Entries provided —
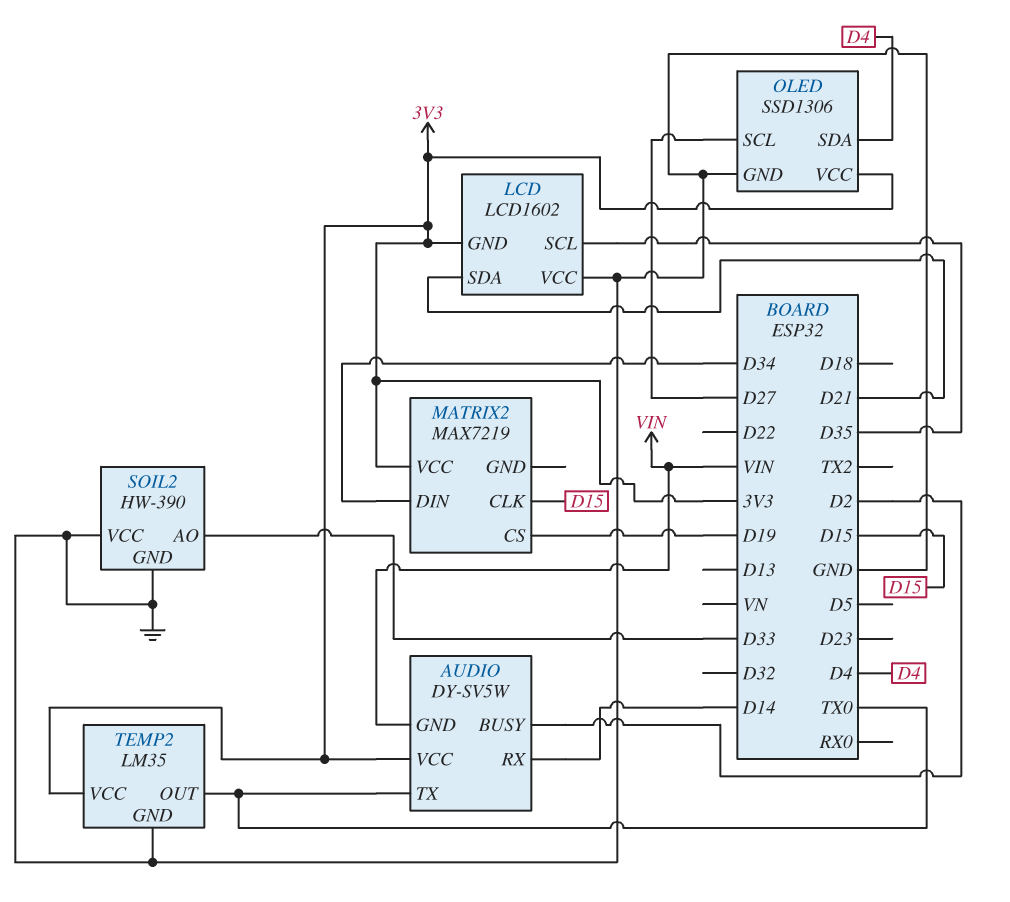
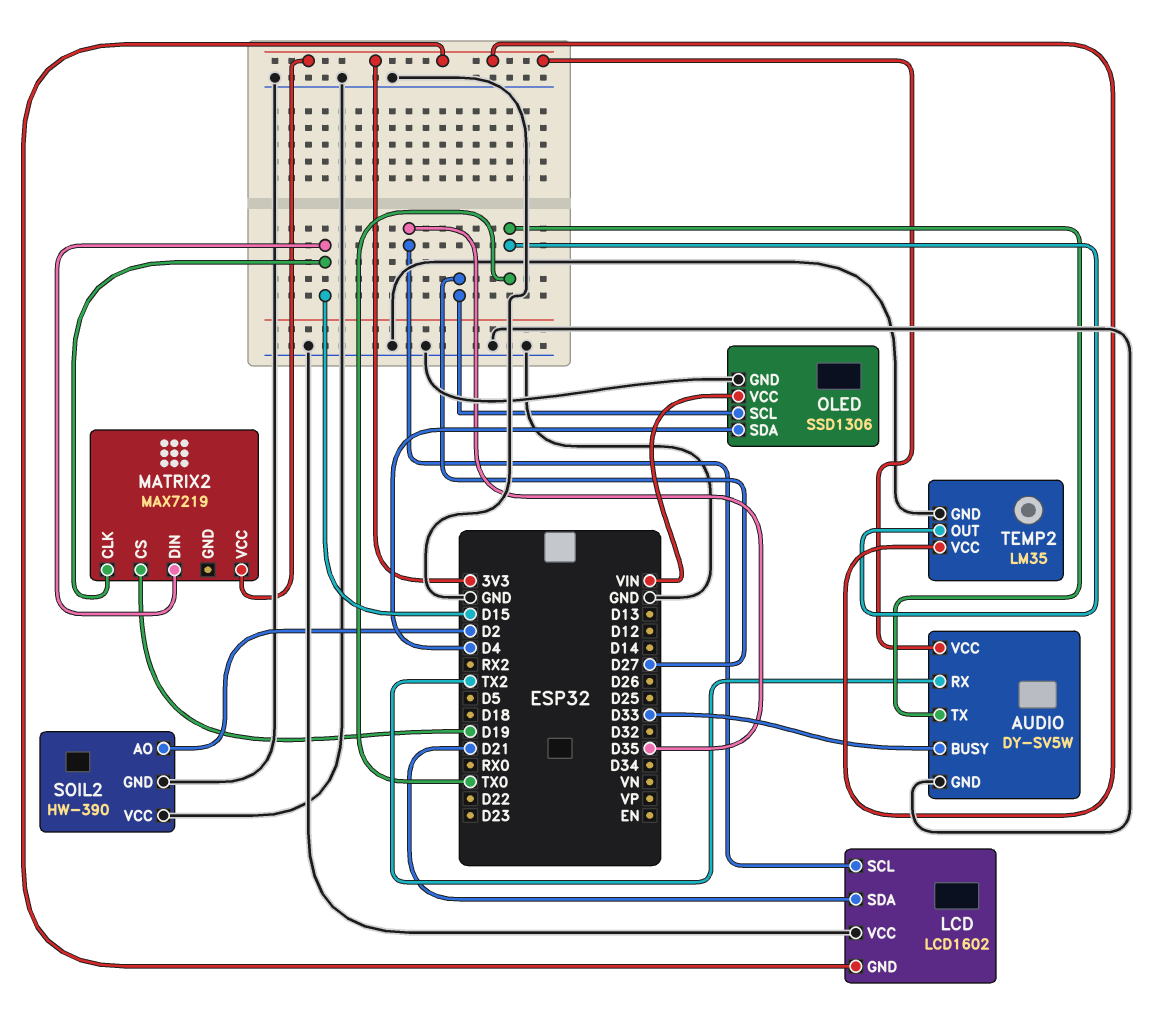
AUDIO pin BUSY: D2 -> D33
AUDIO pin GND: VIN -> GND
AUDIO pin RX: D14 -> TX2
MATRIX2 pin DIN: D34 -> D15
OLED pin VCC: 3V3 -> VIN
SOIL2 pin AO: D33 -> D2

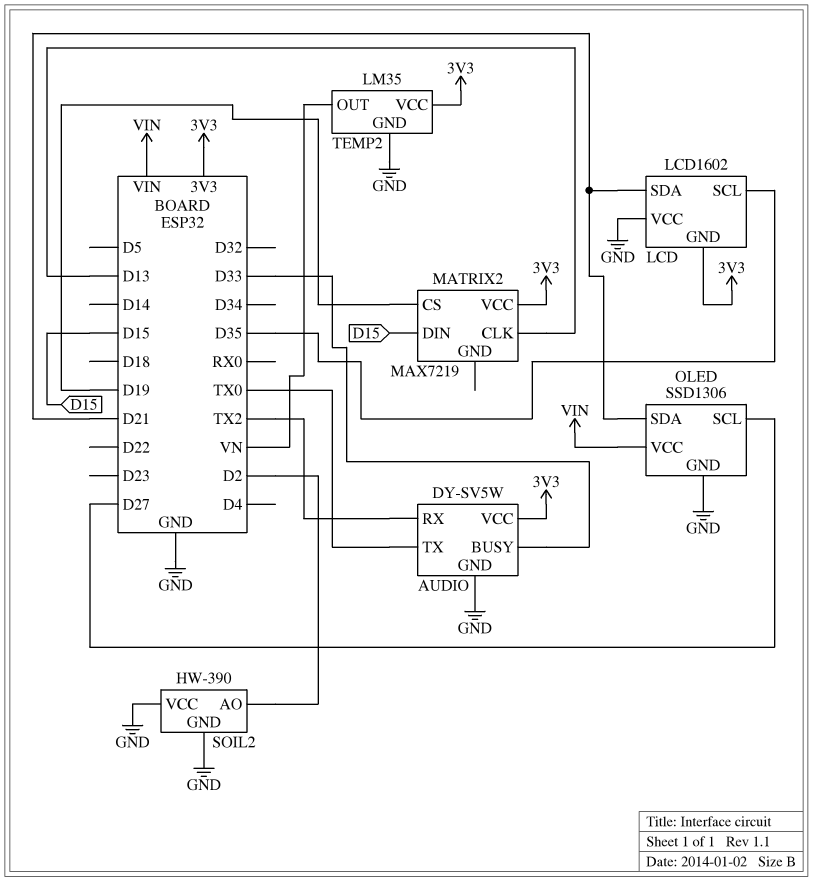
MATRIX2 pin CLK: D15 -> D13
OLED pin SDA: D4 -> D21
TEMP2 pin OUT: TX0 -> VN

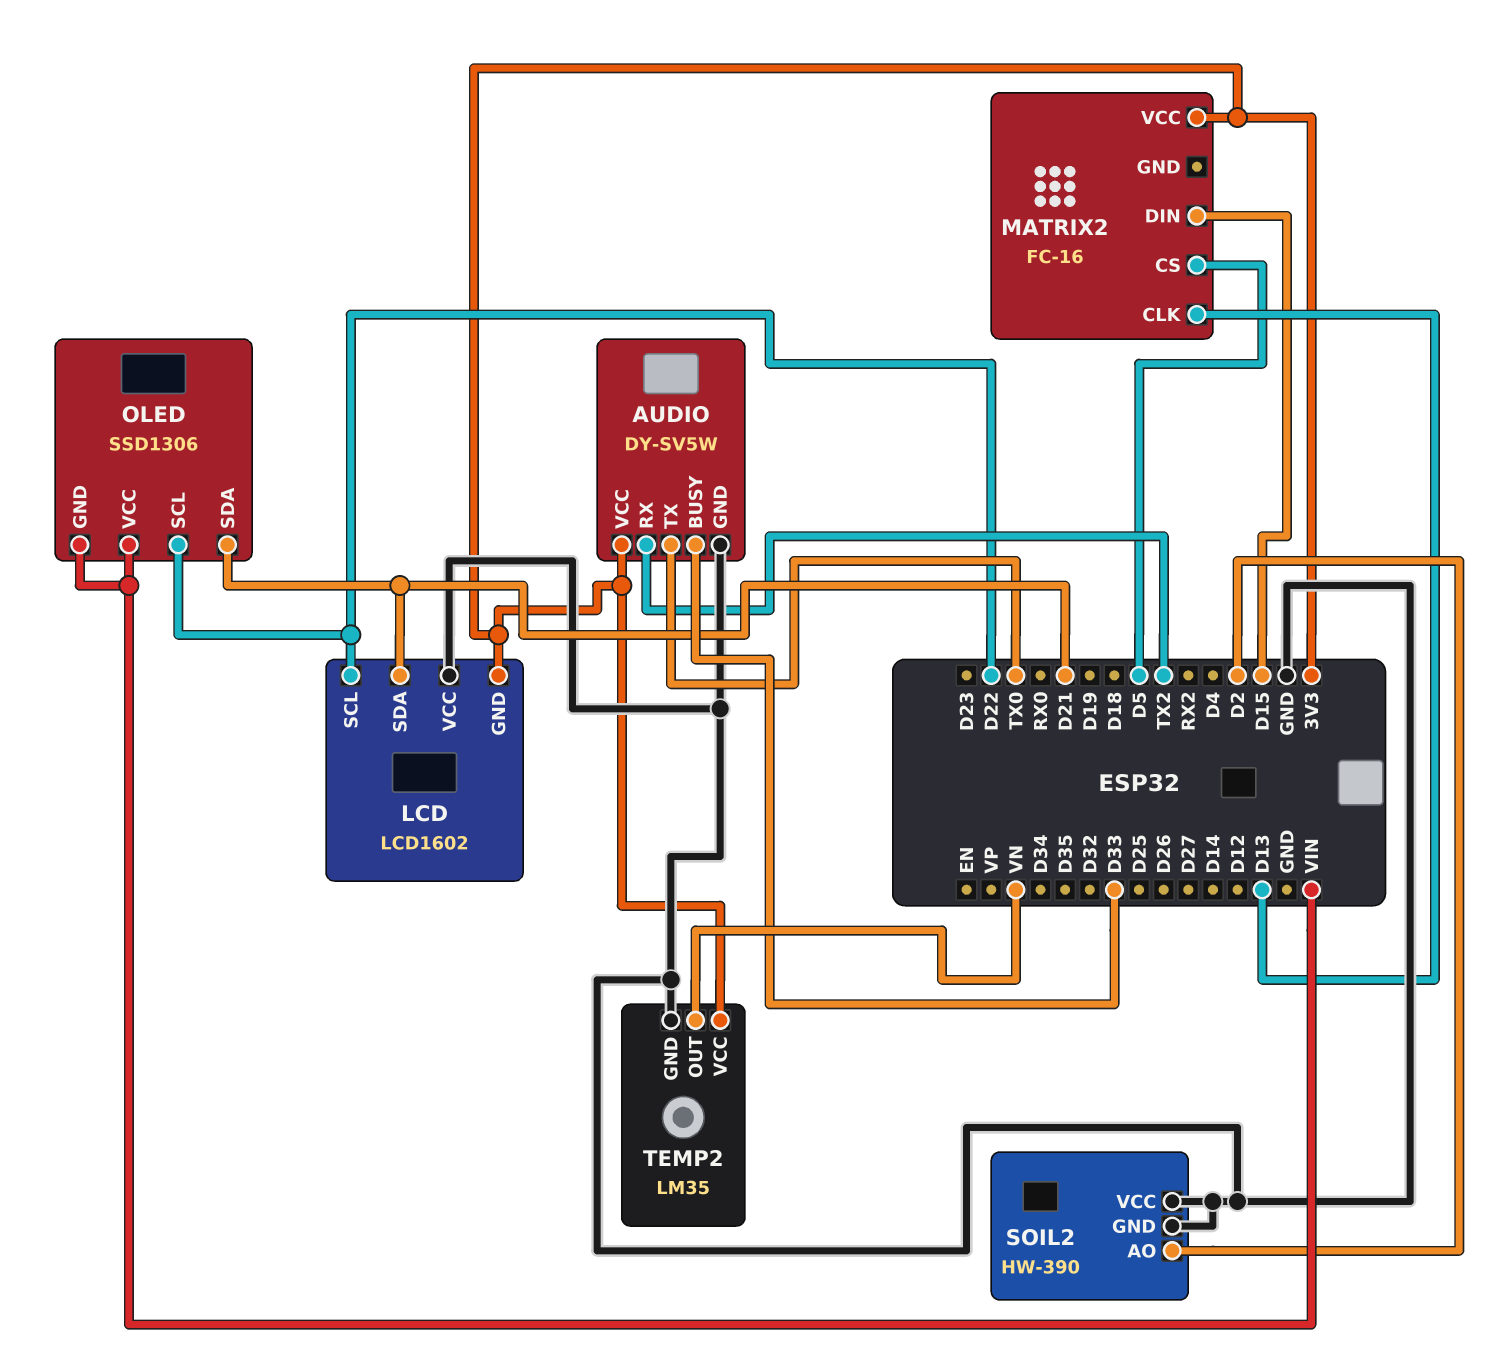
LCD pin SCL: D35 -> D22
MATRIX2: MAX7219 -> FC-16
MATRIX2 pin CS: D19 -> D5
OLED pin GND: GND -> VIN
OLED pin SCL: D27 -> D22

Task description — Any picture in the material is to be left out, and everything else is to be retyped as is.

Task response —
AUDIO pin BUSY: D2 -> D33
AUDIO pin GND: VIN -> GND
AUDIO pin RX: D14 -> TX2
MATRIX2 pin DIN: D34 -> D15
OLED pin VCC: 3V3 -> VIN
SOIL2 pin AO: D33 -> D2

MATRIX2 pin CLK: D15 -> D13
OLED pin SDA: D4 -> D21
TEMP2 pin OUT: TX0 -> VN

LCD pin SCL: D35 -> D22
MATRIX2: MAX7219 -> FC-16
MATRIX2 pin CS: D19 -> D5
OLED pin GND: GND -> VIN
OLED pin SCL: D27 -> D22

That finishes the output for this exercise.